* Task brief *
Find every line in the items below that contains the word "Damascus" and copy each of those lines.

* Input for this task *
•••••
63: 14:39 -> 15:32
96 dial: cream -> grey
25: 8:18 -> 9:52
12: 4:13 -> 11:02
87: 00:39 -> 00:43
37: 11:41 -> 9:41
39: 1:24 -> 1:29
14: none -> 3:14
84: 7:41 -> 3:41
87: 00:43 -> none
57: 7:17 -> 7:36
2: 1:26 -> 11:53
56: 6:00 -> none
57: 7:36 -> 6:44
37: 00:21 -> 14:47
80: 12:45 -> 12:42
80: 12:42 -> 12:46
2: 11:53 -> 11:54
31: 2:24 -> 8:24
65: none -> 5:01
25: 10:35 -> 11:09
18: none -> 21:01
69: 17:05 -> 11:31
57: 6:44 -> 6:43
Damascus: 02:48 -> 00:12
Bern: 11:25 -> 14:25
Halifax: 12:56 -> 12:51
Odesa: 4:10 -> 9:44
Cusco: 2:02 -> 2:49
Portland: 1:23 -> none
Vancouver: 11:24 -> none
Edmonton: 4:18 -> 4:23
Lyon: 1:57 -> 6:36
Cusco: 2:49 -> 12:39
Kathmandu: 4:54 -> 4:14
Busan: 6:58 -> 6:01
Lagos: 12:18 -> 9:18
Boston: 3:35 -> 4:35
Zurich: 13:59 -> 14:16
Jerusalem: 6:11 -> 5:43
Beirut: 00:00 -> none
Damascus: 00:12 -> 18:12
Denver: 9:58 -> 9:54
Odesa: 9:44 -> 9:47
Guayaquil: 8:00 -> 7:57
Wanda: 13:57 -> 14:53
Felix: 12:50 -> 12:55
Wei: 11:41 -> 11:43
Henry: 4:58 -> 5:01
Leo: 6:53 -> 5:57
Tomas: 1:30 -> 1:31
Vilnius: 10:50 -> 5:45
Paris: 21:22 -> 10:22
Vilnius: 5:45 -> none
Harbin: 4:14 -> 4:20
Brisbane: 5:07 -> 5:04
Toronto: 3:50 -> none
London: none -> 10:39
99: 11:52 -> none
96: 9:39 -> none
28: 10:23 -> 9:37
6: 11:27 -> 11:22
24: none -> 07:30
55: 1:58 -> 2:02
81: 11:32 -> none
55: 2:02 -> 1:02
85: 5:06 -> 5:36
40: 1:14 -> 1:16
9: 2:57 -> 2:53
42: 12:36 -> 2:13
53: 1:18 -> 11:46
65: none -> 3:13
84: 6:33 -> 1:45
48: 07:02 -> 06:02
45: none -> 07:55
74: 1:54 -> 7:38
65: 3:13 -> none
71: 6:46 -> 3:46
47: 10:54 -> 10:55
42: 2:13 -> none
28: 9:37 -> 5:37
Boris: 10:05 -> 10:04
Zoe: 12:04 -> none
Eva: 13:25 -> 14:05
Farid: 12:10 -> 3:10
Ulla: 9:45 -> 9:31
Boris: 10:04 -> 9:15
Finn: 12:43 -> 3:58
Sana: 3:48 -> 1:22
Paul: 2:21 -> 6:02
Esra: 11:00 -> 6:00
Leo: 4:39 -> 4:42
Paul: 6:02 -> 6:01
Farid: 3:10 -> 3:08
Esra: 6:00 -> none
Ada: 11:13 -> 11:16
•••••
* Complete response *
Damascus: 02:48 -> 00:12
Damascus: 00:12 -> 18:12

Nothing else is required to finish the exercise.